PROBLEM TO SOLVE:
Exactly what is written in the records below should be returned, minus the images.

RECORDS TO USE:
----
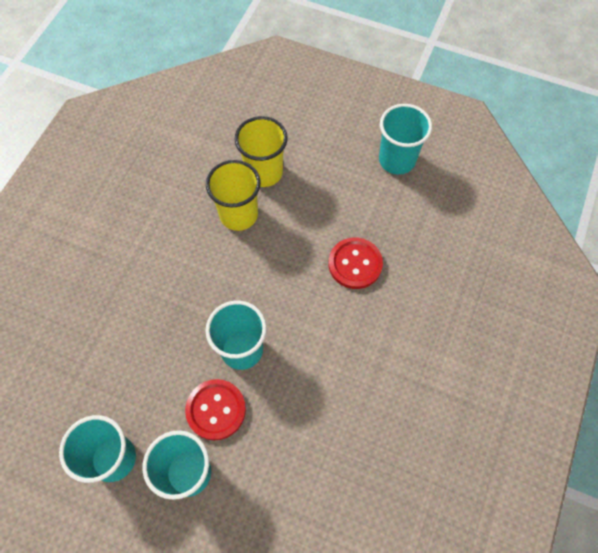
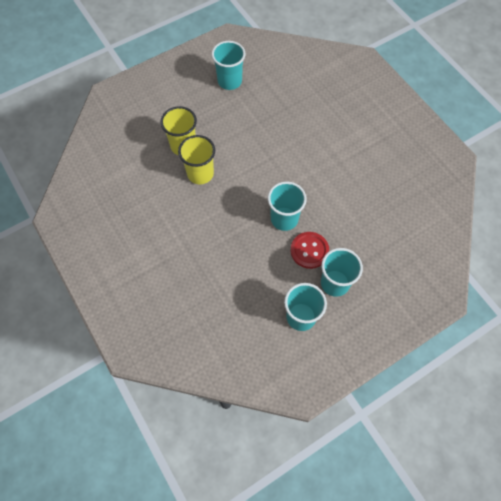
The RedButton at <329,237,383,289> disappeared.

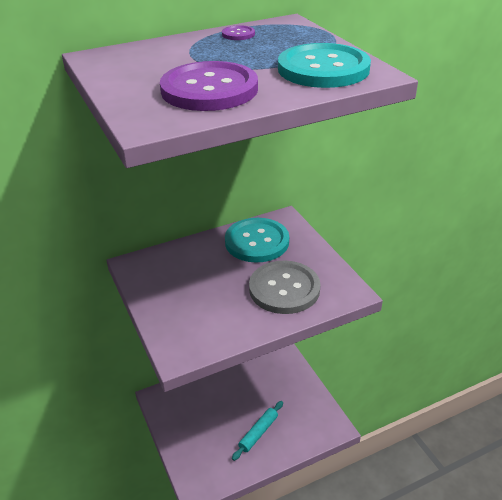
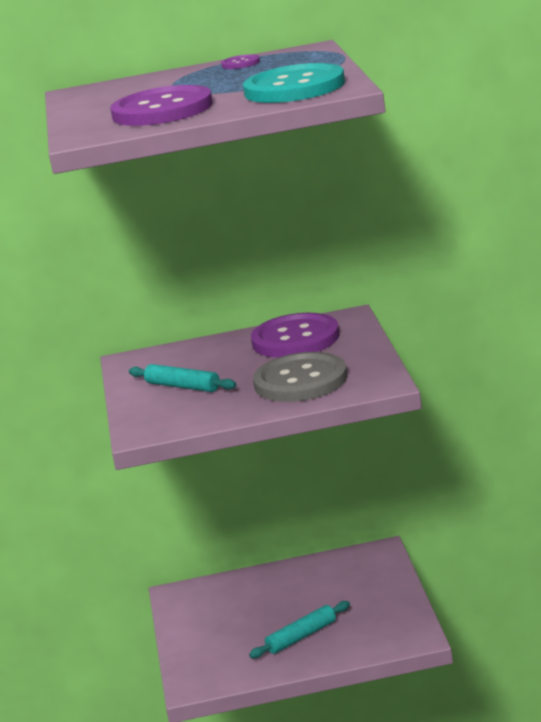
The TurquoiseRollingPin at <129,364,236,392> appeared.
The TurquoiseButton at <225,218,289,263> became the PurpleButton at <251,313,339,358>.

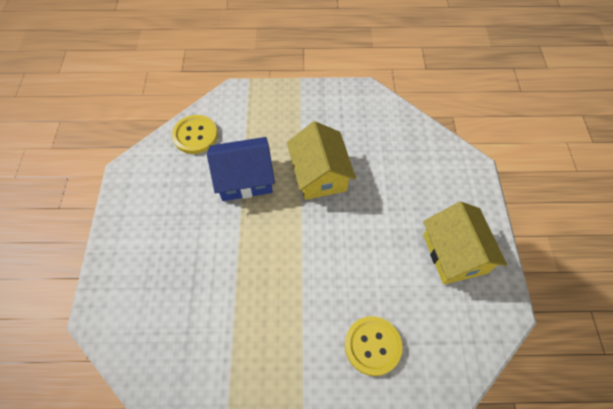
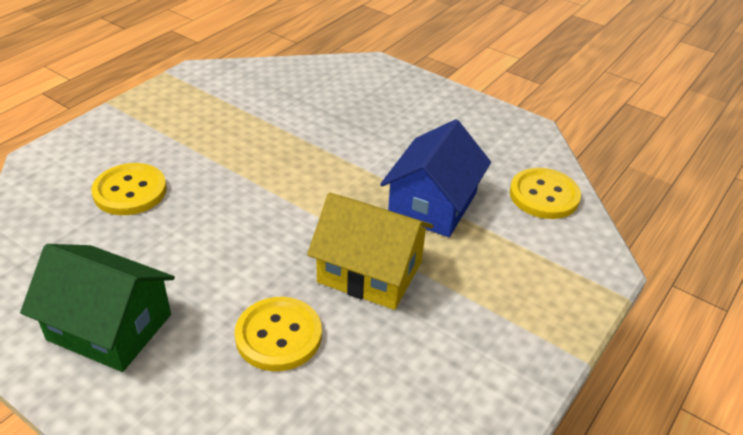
The YellowHouse at <423,202,507,284> became the GreenHouse at <20,244,175,372>.
The YellowButton at <235,297,322,371> appeared.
----
PROBLEM SOLUTION:
The RedButton at <329,237,383,289> disappeared.

The TurquoiseRollingPin at <129,364,236,392> appeared.
The TurquoiseButton at <225,218,289,263> became the PurpleButton at <251,313,339,358>.

The YellowHouse at <423,202,507,284> became the GreenHouse at <20,244,175,372>.
The YellowButton at <235,297,322,371> appeared.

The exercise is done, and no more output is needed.